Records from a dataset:
:::::

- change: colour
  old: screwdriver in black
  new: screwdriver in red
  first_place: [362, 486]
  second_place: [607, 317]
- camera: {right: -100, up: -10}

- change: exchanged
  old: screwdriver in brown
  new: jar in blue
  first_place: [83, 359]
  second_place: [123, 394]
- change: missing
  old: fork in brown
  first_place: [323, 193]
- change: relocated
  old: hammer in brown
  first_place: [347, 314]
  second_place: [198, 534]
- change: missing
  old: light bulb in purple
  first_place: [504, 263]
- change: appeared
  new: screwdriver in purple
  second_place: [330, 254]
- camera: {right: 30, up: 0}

:::::

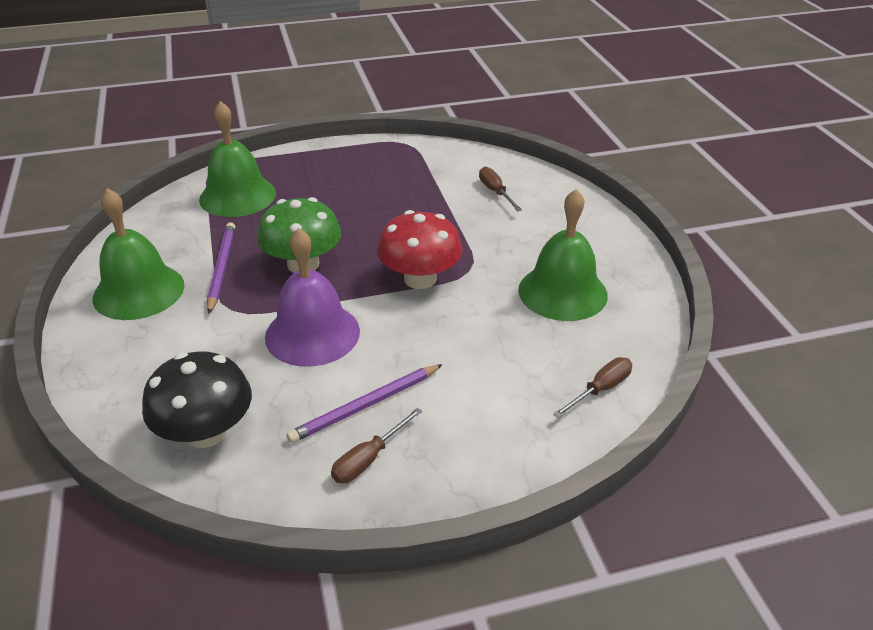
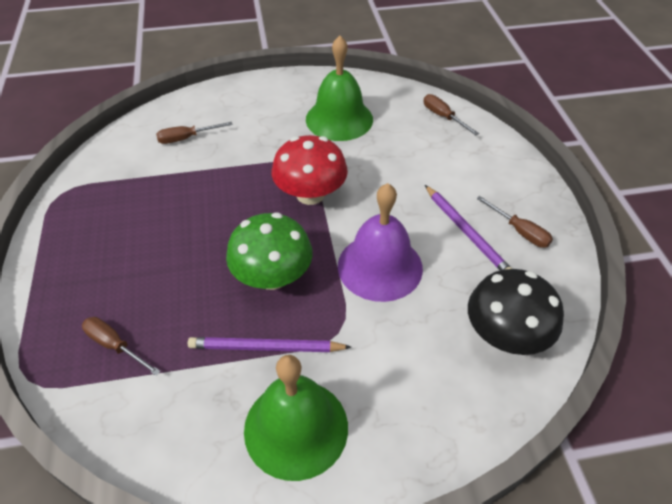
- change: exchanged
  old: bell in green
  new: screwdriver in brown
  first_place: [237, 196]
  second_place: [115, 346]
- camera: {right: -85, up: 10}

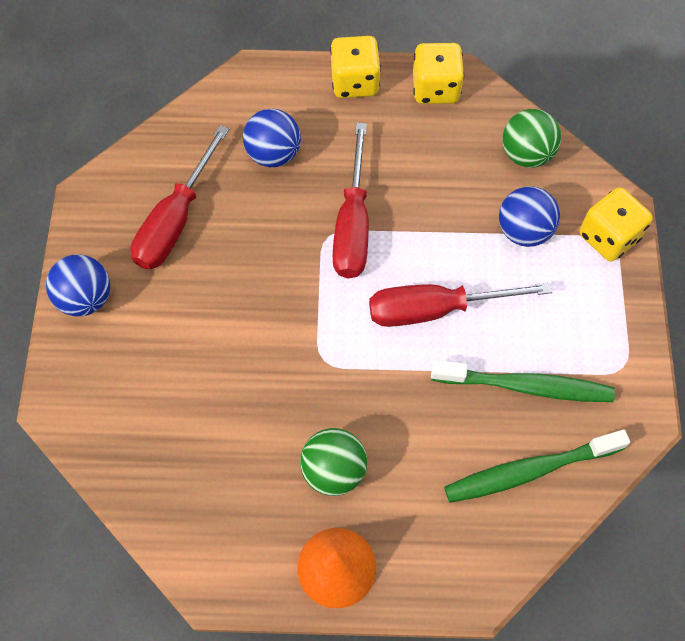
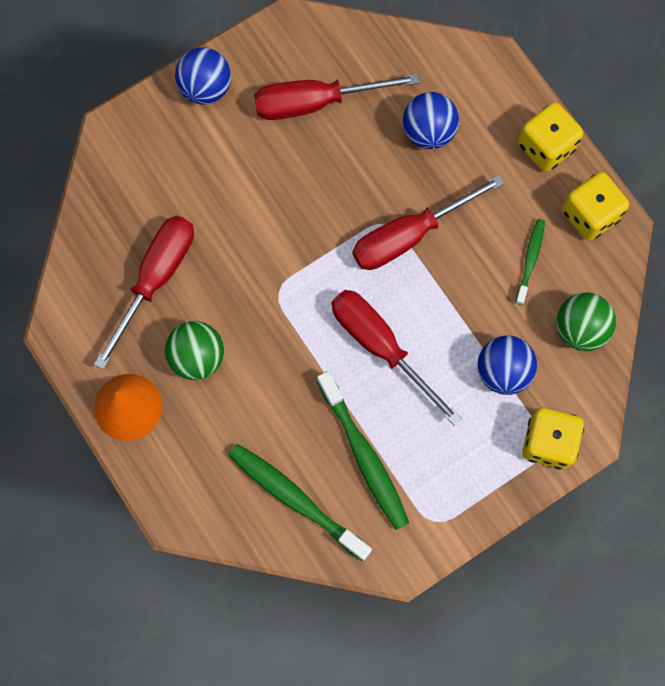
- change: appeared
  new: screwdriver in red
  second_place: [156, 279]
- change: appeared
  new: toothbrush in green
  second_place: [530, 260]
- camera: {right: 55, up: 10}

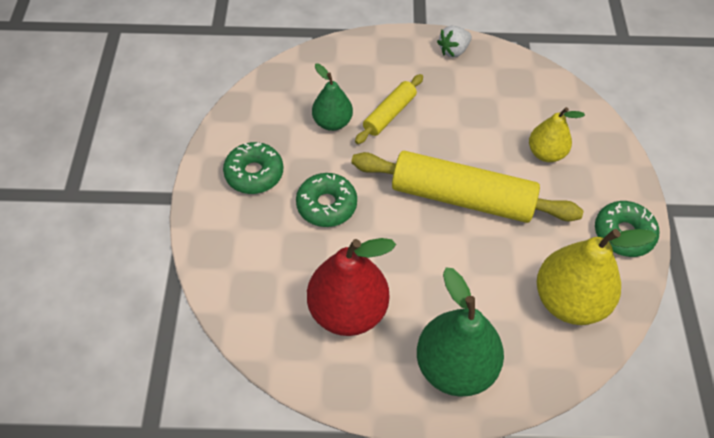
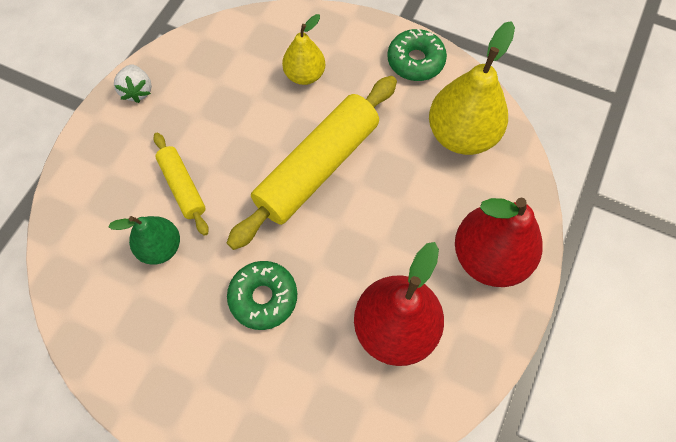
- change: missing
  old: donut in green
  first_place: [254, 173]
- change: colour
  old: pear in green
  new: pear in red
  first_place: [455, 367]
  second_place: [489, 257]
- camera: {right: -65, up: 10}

:::::

EXERCISE DETAILS: Copy the lines above exactly. Start with the line containing "old: screwdriver in black", end with the line containing "second_place: [607, 317]", and include both.

EXERCISE ANSWER:
  old: screwdriver in black
  new: screwdriver in red
  first_place: [362, 486]
  second_place: [607, 317]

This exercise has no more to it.